> [Records supplied]:
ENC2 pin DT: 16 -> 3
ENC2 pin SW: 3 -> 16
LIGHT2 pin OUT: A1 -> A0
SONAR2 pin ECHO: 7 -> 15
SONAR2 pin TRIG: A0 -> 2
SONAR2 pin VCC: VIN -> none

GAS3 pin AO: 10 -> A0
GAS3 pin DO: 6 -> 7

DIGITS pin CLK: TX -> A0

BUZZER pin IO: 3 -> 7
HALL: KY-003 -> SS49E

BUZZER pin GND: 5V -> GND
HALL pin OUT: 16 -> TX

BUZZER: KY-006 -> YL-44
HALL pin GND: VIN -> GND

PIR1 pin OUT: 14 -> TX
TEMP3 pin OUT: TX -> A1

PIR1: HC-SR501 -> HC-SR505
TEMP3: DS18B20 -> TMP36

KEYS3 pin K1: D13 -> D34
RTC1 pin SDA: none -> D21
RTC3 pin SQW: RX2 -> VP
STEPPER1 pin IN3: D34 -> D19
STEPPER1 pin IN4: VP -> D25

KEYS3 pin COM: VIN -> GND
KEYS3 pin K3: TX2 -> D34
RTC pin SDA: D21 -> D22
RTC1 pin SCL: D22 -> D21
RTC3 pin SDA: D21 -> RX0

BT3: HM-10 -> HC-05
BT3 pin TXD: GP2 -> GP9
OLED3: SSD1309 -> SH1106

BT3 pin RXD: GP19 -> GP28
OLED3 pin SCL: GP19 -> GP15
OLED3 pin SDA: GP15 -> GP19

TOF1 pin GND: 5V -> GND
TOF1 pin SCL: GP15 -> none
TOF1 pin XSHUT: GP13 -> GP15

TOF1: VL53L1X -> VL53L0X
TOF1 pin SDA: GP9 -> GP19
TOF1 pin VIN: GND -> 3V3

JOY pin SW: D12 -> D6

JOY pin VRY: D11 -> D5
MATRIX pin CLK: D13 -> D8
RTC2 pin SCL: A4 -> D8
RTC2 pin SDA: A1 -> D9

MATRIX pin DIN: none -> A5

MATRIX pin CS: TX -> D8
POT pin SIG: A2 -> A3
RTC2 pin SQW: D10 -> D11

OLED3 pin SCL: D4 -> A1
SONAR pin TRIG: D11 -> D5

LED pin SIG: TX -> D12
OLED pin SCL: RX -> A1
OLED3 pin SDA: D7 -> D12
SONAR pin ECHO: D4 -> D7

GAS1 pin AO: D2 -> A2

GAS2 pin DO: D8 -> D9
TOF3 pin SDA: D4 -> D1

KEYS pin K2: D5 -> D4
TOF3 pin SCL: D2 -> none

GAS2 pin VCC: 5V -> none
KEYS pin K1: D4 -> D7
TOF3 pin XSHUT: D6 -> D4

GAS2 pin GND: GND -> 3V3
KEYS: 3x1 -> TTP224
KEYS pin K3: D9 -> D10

> [What to work on]: Using the records above, report the count of lines holding "BUZZER" and nothing else.

> [Response area]: 3